Exercise brief: Below is a block of entries; repeat all of it exactly but omit the pictures.

(Object change listings)
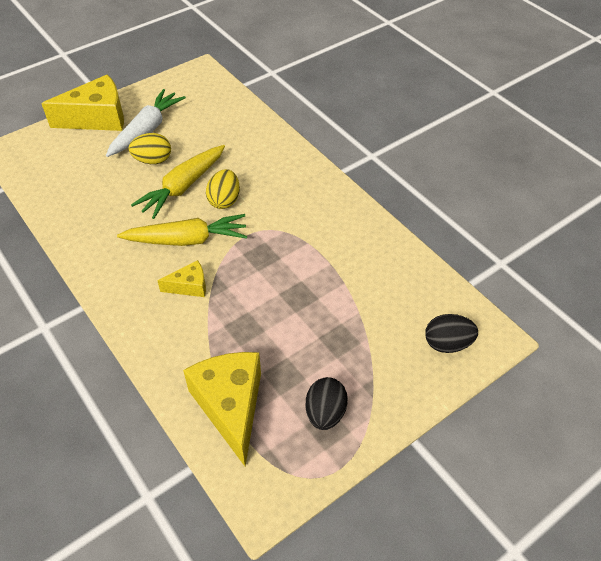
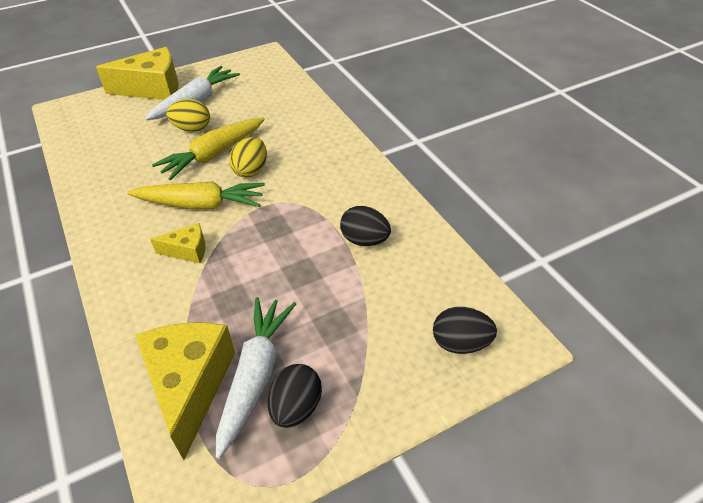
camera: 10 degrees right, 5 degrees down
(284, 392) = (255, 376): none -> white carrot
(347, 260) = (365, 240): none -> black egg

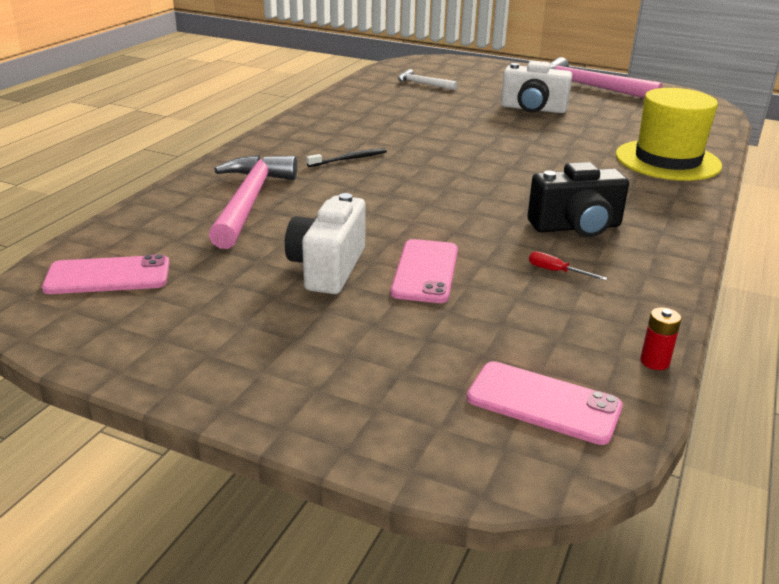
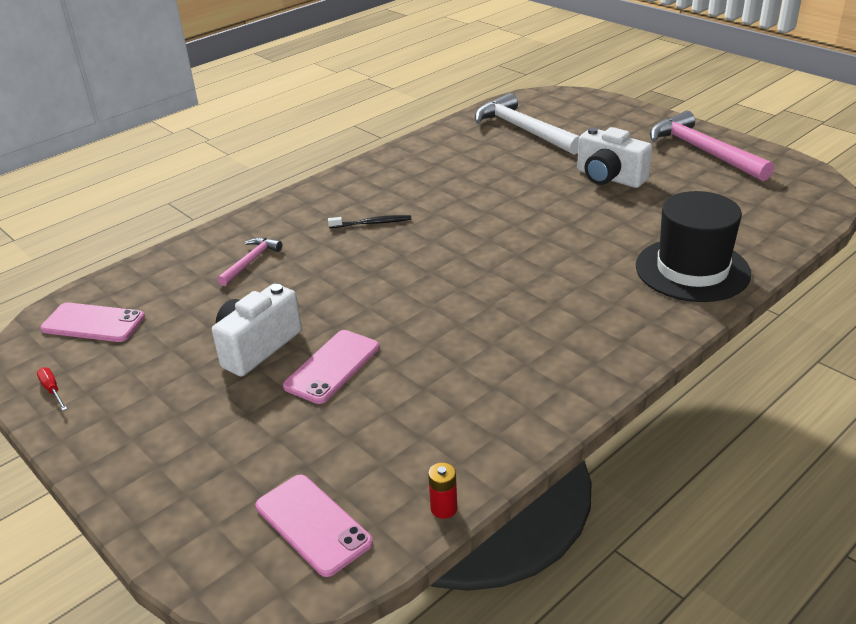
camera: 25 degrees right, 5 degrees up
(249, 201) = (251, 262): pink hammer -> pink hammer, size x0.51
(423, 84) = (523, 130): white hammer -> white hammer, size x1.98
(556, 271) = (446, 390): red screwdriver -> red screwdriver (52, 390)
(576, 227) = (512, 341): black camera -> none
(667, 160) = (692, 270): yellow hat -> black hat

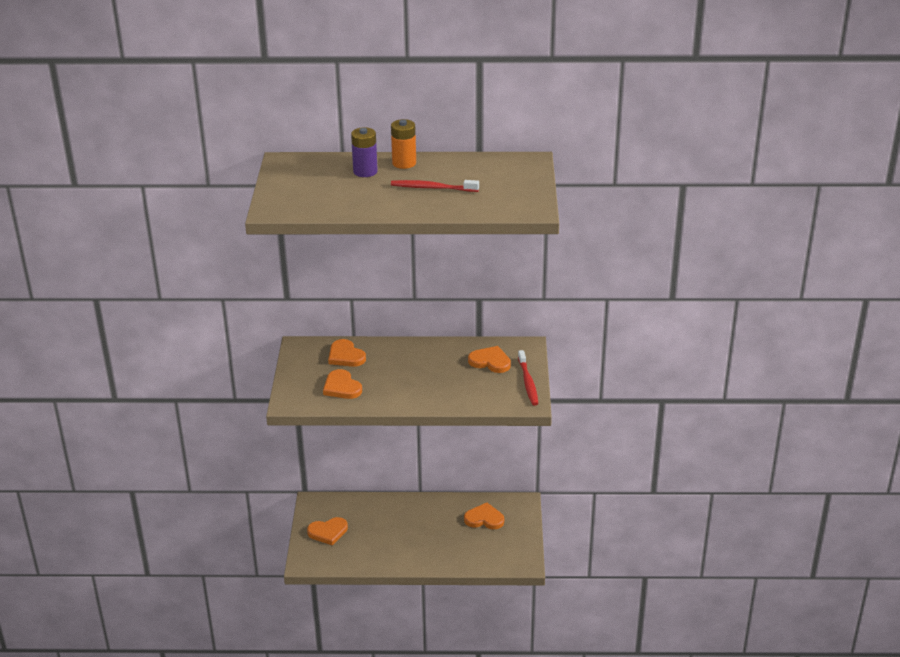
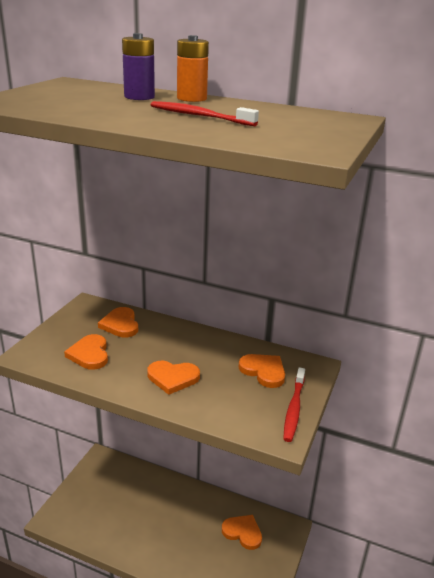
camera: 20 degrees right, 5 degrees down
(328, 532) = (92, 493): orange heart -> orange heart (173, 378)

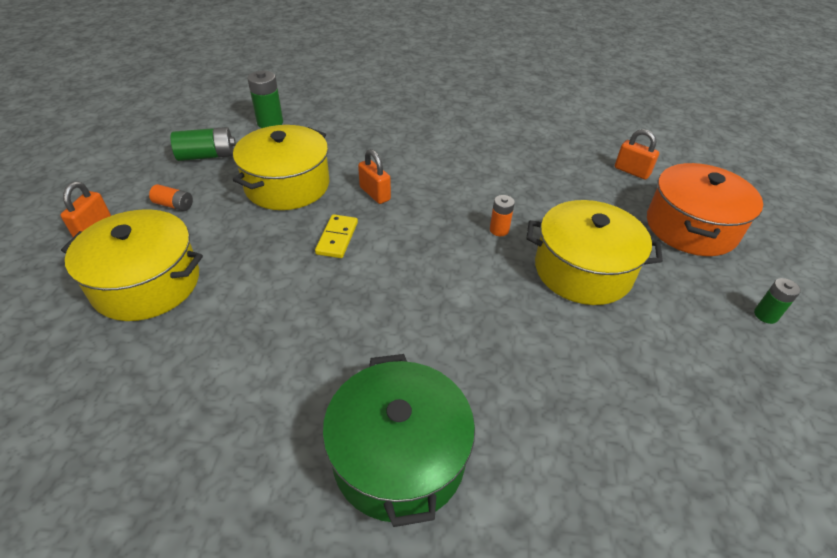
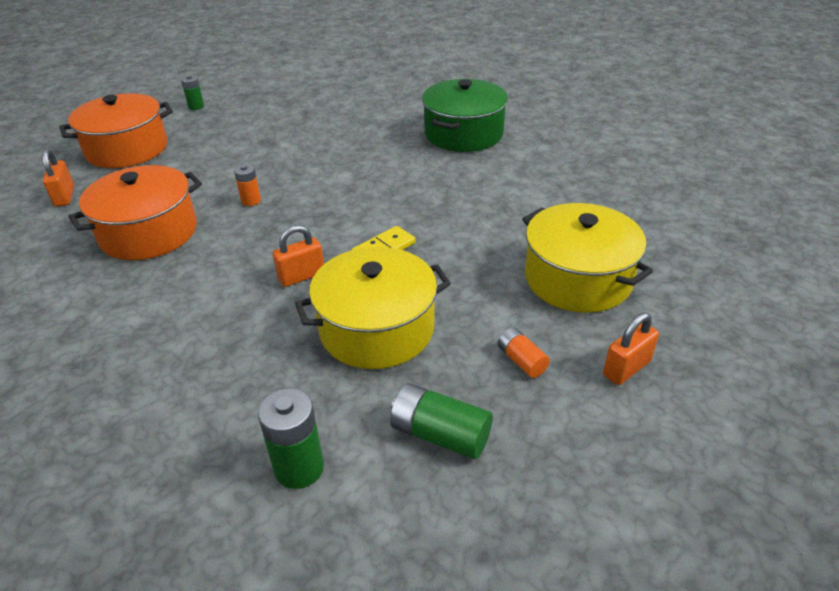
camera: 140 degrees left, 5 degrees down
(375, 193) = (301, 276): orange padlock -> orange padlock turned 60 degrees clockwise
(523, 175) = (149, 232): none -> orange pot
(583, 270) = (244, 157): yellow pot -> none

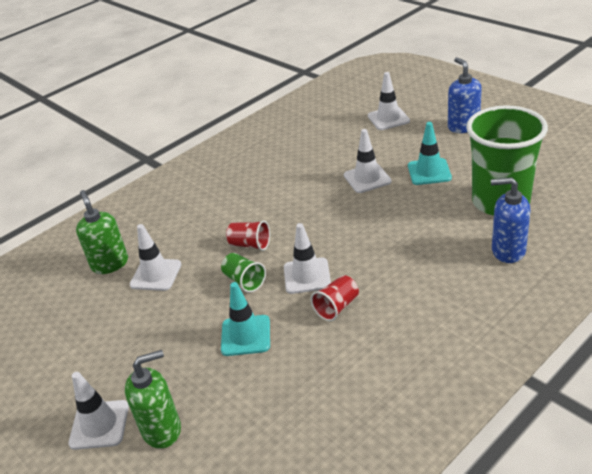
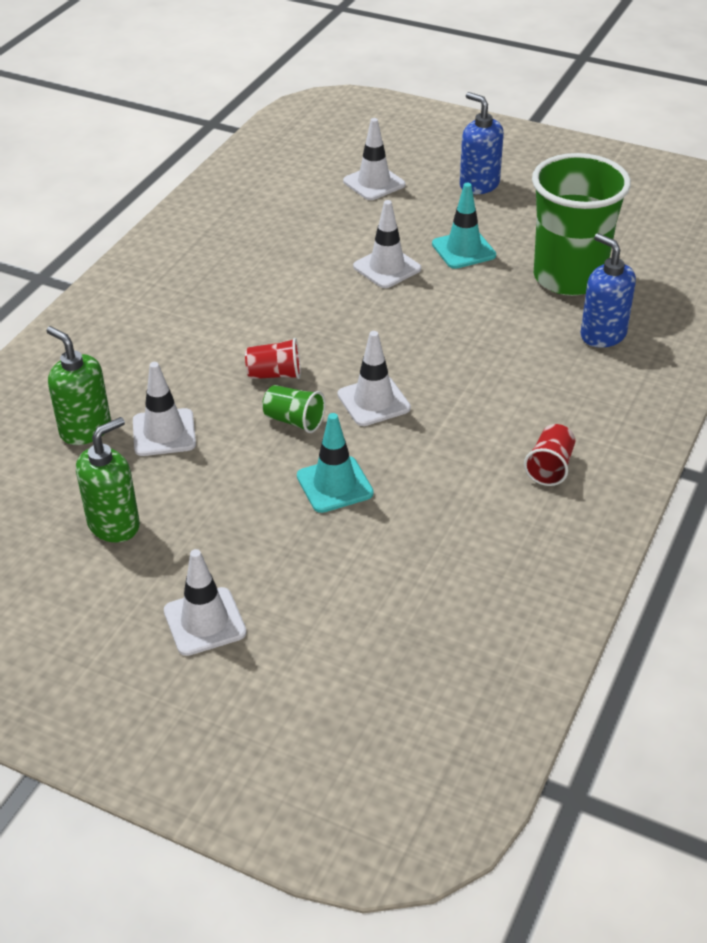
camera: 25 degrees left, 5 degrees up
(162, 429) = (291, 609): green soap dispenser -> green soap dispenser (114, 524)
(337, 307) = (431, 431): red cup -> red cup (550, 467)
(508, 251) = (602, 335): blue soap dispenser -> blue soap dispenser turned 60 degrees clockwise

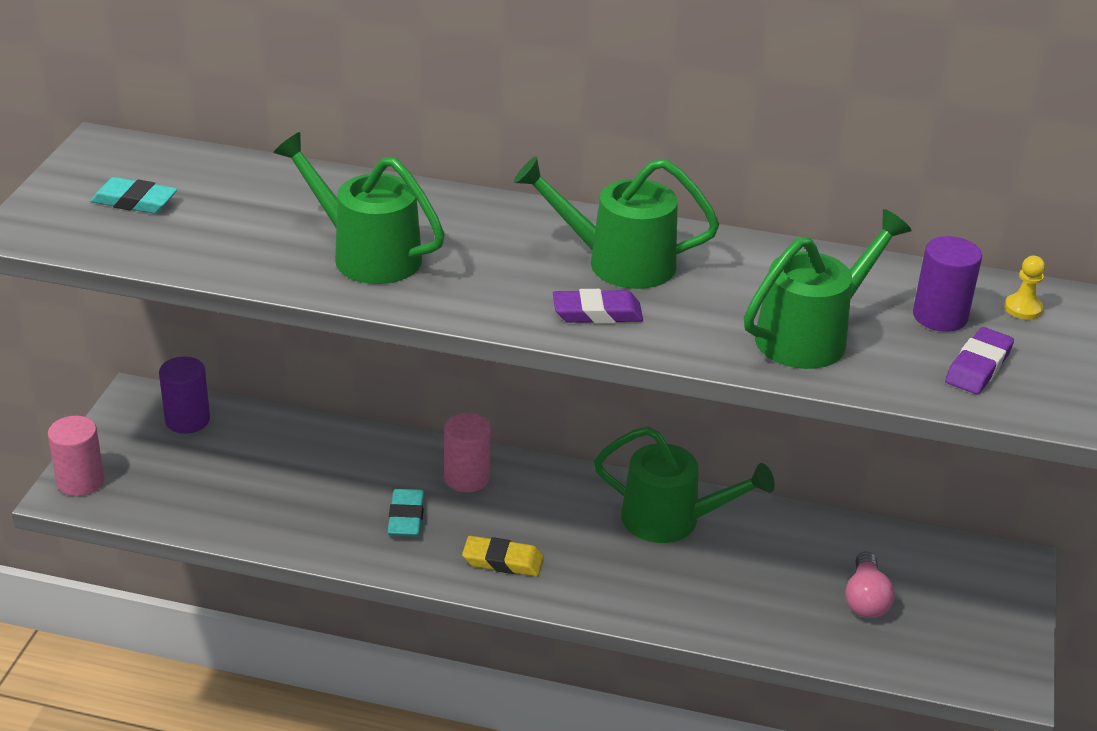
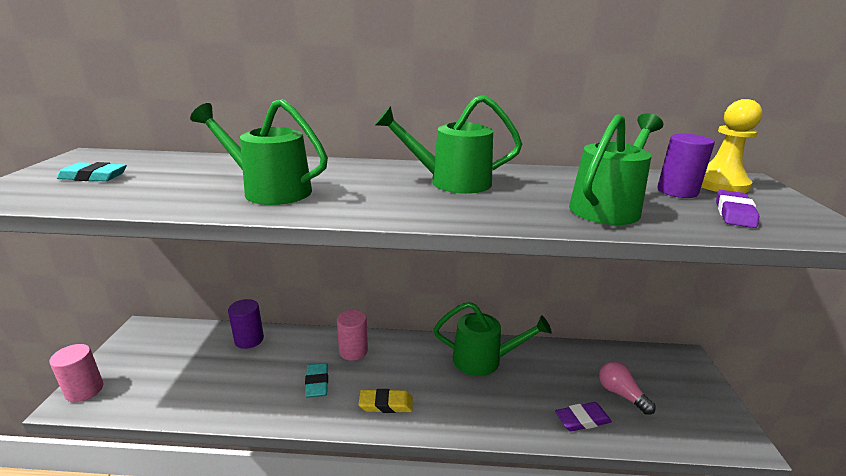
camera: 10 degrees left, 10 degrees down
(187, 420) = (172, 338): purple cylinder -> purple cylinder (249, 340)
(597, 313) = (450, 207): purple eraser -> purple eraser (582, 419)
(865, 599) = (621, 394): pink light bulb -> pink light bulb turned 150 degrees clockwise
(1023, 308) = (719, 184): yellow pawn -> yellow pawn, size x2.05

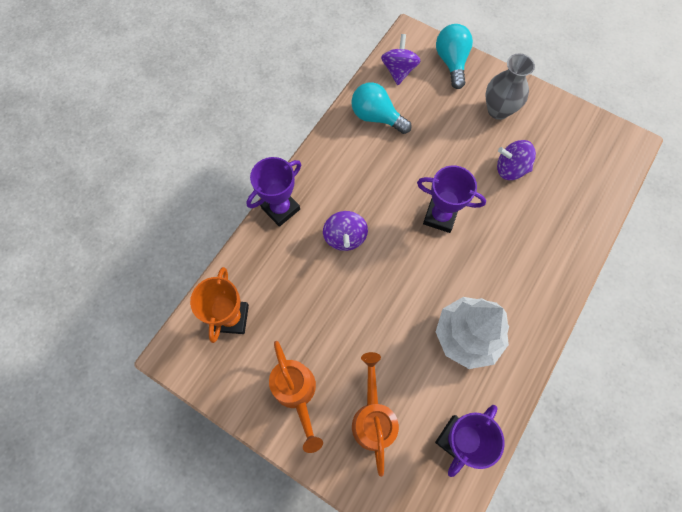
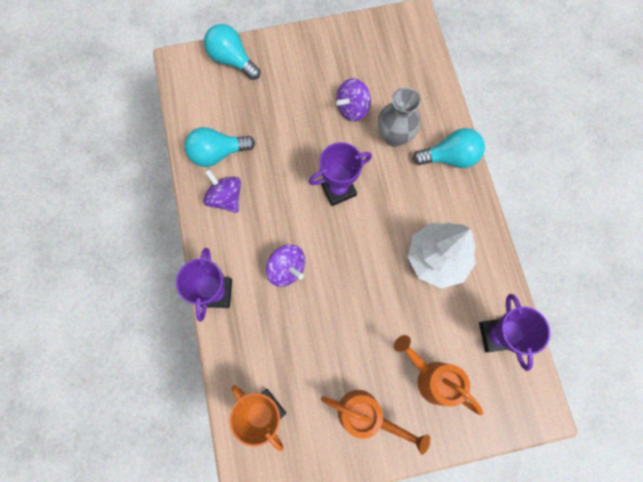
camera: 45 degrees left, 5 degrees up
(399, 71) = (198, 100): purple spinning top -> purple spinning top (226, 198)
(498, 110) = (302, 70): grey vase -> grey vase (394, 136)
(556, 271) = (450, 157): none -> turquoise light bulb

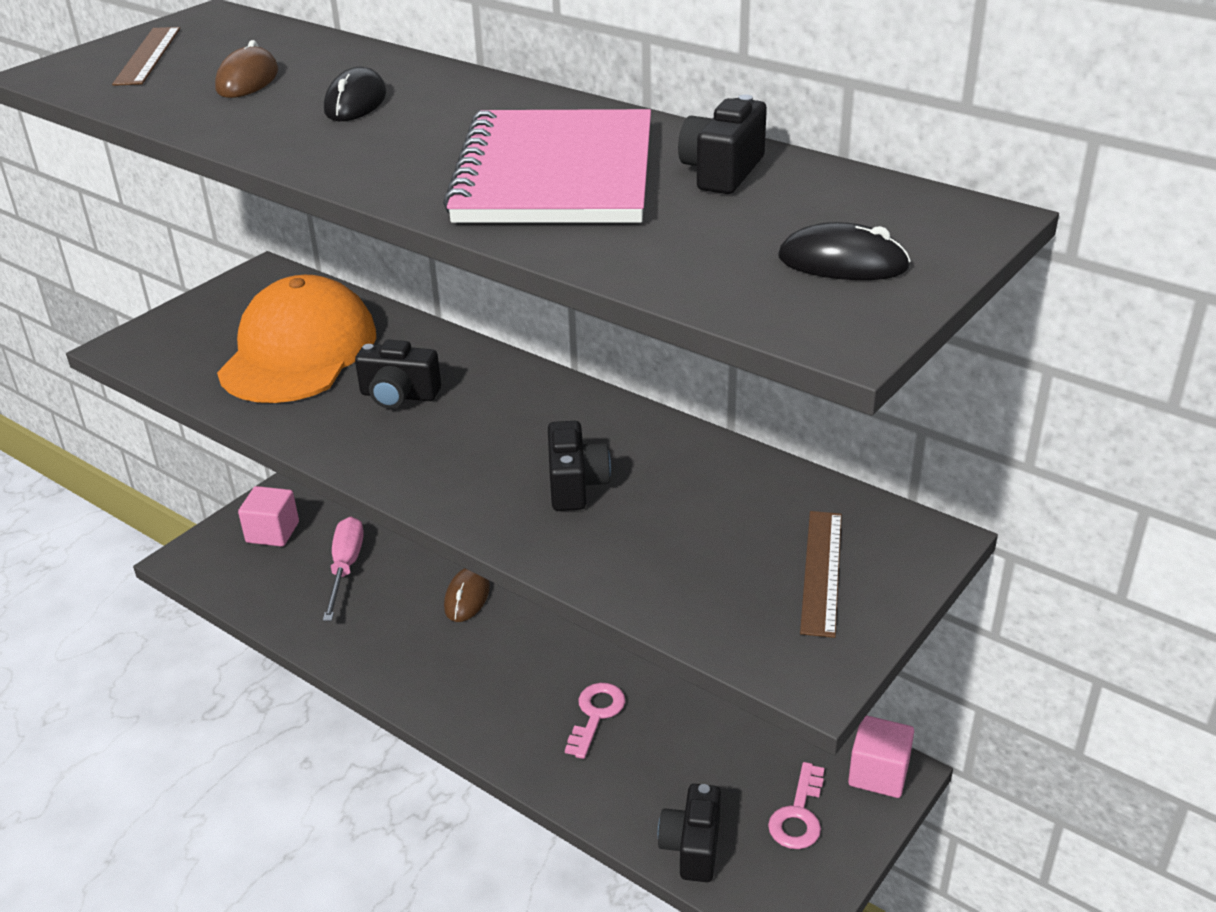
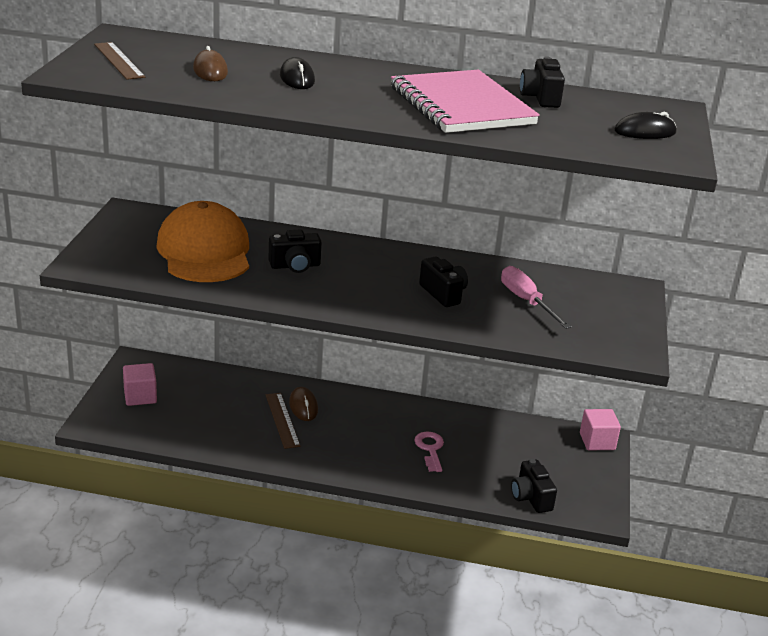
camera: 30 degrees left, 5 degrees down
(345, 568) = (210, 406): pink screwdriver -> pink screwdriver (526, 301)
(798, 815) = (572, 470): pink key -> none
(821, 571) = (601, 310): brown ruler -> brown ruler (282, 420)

Answer box:
camera: 10 degrees right, 5 degrees down
(284, 392) = (255, 376): none -> white carrot
(347, 260) = (365, 240): none -> black egg

camera: 25 degrees right, 5 degrees up
(249, 201) = (251, 262): pink hammer -> pink hammer, size x0.51
(423, 84) = (523, 130): white hammer -> white hammer, size x1.98
(556, 271) = (446, 390): red screwdriver -> red screwdriver (52, 390)
(576, 227) = (512, 341): black camera -> none
(667, 160) = (692, 270): yellow hat -> black hat

camera: 20 degrees right, 5 degrees down
(328, 532) = (92, 493): orange heart -> orange heart (173, 378)

camera: 140 degrees left, 5 degrees down
(375, 193) = (301, 276): orange padlock -> orange padlock turned 60 degrees clockwise
(523, 175) = (149, 232): none -> orange pot
(583, 270) = (244, 157): yellow pot -> none

camera: 25 degrees left, 5 degrees up
(162, 429) = (291, 609): green soap dispenser -> green soap dispenser (114, 524)
(337, 307) = (431, 431): red cup -> red cup (550, 467)
(508, 251) = (602, 335): blue soap dispenser -> blue soap dispenser turned 60 degrees clockwise

camera: 10 degrees left, 10 degrees down
(187, 420) = (172, 338): purple cylinder -> purple cylinder (249, 340)
(597, 313) = (450, 207): purple eraser -> purple eraser (582, 419)
(865, 599) = (621, 394): pink light bulb -> pink light bulb turned 150 degrees clockwise
(1023, 308) = (719, 184): yellow pawn -> yellow pawn, size x2.05

camera: 45 degrees left, 5 degrees up
(399, 71) = (198, 100): purple spinning top -> purple spinning top (226, 198)
(498, 110) = (302, 70): grey vase -> grey vase (394, 136)
(556, 271) = (450, 157): none -> turquoise light bulb

camera: 30 degrees left, 5 degrees down
(345, 568) = (210, 406): pink screwdriver -> pink screwdriver (526, 301)
(798, 815) = (572, 470): pink key -> none
(821, 571) = (601, 310): brown ruler -> brown ruler (282, 420)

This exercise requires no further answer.